GIVEN ENTRIES:
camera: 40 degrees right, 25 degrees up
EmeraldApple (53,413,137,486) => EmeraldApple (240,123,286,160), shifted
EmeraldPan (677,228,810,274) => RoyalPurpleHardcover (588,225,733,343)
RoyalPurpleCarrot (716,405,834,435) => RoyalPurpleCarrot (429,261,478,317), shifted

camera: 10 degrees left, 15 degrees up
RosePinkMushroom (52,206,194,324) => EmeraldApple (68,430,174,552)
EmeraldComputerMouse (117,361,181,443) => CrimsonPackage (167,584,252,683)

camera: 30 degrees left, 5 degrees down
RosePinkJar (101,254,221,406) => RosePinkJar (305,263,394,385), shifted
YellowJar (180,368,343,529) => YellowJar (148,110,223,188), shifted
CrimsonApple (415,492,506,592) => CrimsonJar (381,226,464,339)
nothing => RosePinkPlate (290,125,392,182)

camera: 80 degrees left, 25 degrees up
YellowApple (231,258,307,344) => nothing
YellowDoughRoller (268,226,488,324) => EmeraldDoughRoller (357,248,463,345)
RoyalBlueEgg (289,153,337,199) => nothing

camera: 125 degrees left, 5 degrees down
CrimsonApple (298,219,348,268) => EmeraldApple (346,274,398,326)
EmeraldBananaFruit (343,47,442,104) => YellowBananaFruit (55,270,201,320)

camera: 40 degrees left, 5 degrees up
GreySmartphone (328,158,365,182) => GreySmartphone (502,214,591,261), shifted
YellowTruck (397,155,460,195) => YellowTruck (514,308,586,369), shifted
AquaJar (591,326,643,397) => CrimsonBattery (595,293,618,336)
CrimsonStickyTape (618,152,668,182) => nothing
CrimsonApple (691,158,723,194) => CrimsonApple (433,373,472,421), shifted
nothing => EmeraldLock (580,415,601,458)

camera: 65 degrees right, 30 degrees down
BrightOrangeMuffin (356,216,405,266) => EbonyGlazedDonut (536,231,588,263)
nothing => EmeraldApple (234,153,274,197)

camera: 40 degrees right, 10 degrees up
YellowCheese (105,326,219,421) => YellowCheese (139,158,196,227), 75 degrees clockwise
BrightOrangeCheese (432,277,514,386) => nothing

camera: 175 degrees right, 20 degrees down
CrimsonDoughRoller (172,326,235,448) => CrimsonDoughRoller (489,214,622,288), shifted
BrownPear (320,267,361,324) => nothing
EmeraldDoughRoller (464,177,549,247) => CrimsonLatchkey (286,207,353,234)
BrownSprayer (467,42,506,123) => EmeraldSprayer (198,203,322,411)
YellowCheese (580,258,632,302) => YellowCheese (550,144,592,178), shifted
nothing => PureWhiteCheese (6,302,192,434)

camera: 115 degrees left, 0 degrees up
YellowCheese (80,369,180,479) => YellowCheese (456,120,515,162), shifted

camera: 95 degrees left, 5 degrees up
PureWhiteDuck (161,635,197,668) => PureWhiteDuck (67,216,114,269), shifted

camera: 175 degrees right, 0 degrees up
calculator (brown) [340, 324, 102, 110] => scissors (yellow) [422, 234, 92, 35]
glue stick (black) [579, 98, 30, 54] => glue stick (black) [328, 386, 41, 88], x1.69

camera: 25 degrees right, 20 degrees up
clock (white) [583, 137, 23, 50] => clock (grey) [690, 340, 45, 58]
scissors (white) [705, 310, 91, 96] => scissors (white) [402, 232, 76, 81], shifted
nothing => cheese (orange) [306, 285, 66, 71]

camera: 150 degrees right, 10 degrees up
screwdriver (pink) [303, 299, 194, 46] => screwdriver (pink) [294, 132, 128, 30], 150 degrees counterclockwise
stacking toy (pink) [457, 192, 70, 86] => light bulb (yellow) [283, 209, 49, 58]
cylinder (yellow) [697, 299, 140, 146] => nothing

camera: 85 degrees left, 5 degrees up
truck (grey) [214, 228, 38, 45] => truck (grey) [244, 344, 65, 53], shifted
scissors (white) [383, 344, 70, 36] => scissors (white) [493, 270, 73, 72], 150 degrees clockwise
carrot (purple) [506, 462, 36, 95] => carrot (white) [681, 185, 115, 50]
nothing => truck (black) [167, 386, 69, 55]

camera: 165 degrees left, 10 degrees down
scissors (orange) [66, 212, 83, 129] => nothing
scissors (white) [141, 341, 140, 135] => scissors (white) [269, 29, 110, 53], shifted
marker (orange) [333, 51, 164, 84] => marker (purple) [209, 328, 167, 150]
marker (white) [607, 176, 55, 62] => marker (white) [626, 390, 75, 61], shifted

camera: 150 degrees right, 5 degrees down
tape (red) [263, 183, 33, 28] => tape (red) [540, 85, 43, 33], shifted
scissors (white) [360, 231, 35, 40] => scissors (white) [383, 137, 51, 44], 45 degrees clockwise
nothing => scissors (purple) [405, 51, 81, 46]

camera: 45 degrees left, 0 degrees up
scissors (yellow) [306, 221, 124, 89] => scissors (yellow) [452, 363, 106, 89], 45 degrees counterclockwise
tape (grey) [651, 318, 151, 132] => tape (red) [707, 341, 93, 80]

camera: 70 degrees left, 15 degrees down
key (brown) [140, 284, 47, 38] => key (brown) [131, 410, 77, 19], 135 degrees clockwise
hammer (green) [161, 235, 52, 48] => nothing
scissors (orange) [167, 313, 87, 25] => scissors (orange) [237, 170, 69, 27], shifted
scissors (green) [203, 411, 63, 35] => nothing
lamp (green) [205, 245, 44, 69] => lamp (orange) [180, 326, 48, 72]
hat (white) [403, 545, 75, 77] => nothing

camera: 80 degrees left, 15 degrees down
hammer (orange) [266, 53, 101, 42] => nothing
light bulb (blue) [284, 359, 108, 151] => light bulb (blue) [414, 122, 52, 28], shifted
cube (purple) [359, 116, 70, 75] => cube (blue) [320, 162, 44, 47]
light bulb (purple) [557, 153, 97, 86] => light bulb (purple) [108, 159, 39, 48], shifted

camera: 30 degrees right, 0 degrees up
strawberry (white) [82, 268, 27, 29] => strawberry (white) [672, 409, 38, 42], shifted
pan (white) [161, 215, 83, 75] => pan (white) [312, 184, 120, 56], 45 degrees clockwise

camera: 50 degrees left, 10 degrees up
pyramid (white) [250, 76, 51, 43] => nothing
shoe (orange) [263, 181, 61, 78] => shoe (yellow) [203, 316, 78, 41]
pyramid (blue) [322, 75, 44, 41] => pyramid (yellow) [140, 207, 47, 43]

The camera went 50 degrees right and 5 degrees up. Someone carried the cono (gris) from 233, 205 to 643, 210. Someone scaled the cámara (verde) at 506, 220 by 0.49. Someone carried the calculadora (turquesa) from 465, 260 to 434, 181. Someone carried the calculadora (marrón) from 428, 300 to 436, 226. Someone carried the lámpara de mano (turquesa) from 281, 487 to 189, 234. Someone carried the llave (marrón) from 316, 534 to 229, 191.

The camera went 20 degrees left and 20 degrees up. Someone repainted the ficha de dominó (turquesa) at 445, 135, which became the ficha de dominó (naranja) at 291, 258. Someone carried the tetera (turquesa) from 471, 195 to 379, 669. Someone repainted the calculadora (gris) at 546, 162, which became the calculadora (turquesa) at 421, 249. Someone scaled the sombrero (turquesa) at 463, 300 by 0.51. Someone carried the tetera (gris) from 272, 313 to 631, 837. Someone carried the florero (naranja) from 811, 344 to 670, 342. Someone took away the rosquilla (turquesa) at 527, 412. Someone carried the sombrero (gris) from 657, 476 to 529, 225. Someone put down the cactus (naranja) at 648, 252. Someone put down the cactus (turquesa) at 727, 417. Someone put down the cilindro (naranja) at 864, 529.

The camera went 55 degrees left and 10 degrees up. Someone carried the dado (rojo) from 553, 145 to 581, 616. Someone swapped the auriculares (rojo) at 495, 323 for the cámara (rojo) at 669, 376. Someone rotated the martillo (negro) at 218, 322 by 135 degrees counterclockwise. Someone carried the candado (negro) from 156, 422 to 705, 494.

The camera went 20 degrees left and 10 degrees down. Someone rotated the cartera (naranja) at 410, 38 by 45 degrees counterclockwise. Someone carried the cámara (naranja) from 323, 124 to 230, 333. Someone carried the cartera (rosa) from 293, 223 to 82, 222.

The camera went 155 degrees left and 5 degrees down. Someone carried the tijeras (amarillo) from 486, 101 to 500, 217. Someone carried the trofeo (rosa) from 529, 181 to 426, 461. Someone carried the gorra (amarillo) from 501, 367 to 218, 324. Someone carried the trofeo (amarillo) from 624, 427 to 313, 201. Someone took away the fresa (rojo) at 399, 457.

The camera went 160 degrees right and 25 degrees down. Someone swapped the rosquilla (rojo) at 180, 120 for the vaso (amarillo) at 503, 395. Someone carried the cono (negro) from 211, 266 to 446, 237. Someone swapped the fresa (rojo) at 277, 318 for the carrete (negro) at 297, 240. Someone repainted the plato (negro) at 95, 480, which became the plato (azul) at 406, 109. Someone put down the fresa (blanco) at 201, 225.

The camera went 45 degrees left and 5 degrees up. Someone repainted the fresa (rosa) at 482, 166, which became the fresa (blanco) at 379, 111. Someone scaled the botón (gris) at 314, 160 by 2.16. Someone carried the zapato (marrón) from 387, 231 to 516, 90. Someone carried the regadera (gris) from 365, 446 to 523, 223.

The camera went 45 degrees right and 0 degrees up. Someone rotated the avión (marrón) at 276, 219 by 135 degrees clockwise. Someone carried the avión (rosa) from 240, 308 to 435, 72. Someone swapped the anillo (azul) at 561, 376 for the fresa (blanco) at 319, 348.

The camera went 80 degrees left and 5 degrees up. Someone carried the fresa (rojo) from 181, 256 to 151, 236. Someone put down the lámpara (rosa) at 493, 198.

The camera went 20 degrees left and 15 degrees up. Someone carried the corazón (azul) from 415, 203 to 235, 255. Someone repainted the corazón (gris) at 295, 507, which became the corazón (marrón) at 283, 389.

WORK TO BE COMPLETED:
In the listing above, start at the line with "camera: 115 degrees left, 0 degrees up", go on through the line with "camera: 175 degrees right, 0 degrees up", and copy each of those lines exactly; leave out all the rest.

RESULT OF THIS EXERCISE:
camera: 115 degrees left, 0 degrees up
YellowCheese (80,369,180,479) => YellowCheese (456,120,515,162), shifted

camera: 95 degrees left, 5 degrees up
PureWhiteDuck (161,635,197,668) => PureWhiteDuck (67,216,114,269), shifted

camera: 175 degrees right, 0 degrees up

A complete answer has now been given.